- [Goal]: Could you rewrite everything from the line containing "warehoused (663, 1266)" down to the end of the data, swapping "midnight" for "noon" and leaving all else unchanged?

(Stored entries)
----

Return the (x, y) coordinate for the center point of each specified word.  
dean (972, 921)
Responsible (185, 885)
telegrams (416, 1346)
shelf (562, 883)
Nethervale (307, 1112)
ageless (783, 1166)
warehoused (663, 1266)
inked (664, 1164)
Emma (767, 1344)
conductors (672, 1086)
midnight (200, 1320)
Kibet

----

- [Task answer]:
warehoused (663, 1266)
inked (664, 1164)
Emma (767, 1344)
conductors (672, 1086)
noon (200, 1320)
Kibet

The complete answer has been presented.